[Edit difference data]
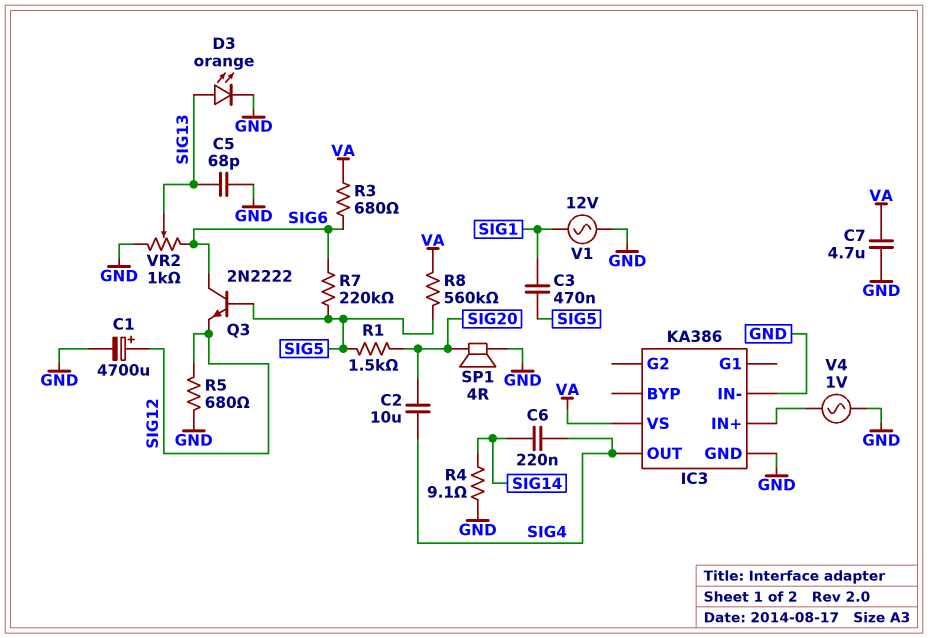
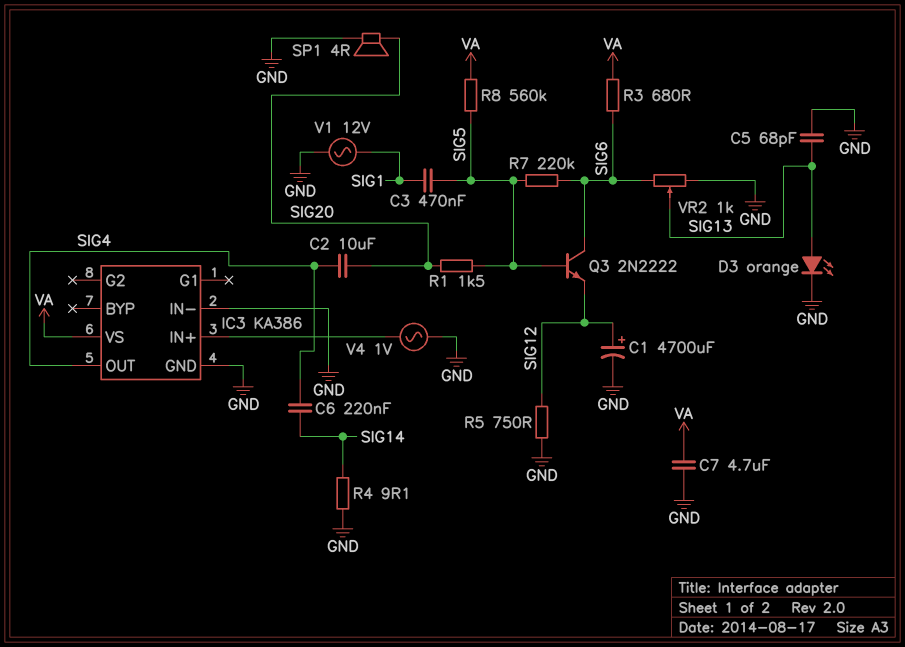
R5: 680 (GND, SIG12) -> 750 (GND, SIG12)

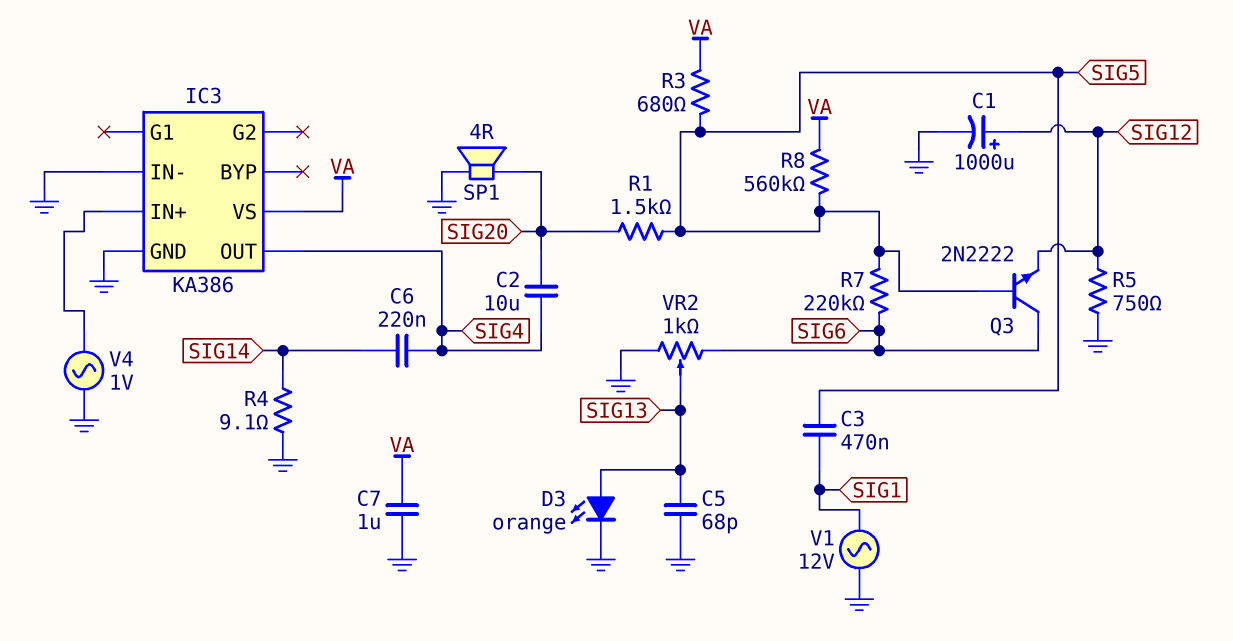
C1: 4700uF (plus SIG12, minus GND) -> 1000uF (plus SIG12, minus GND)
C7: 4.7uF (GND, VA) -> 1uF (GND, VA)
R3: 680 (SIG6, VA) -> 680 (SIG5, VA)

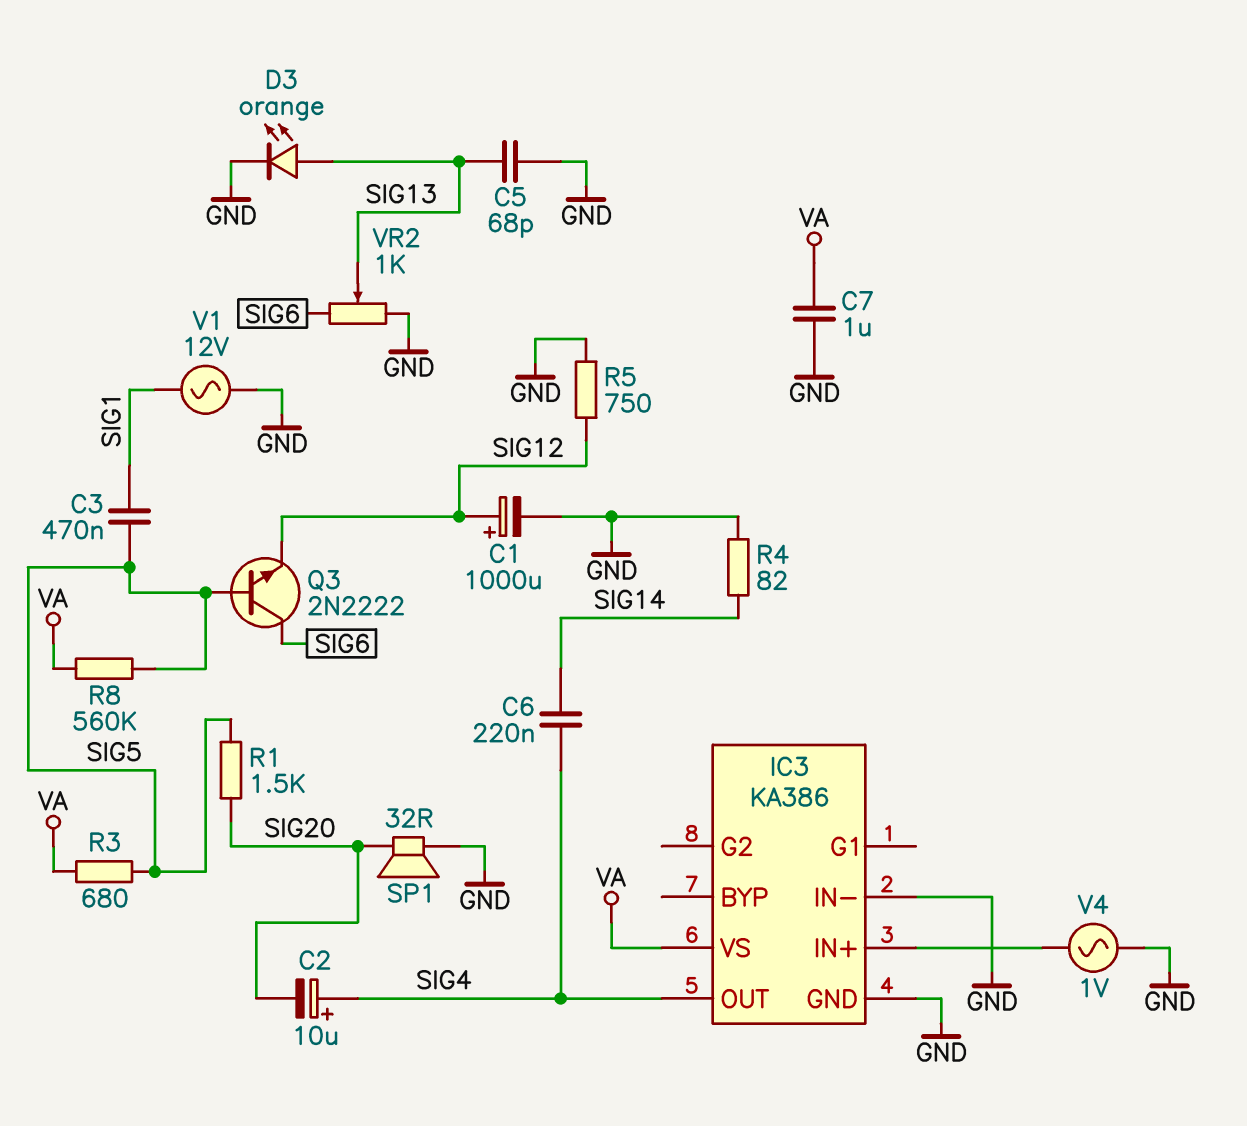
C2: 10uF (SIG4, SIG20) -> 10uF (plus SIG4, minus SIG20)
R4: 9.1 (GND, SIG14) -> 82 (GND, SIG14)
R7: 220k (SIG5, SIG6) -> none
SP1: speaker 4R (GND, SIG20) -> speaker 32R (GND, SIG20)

- [WORK ORDER] Copy the records exactly as they appear, excluding images.

- [EXERCISE SOLUTION]
R5: 680 (GND, SIG12) -> 750 (GND, SIG12)

C1: 4700uF (plus SIG12, minus GND) -> 1000uF (plus SIG12, minus GND)
C7: 4.7uF (GND, VA) -> 1uF (GND, VA)
R3: 680 (SIG6, VA) -> 680 (SIG5, VA)

C2: 10uF (SIG4, SIG20) -> 10uF (plus SIG4, minus SIG20)
R4: 9.1 (GND, SIG14) -> 82 (GND, SIG14)
R7: 220k (SIG5, SIG6) -> none
SP1: speaker 4R (GND, SIG20) -> speaker 32R (GND, SIG20)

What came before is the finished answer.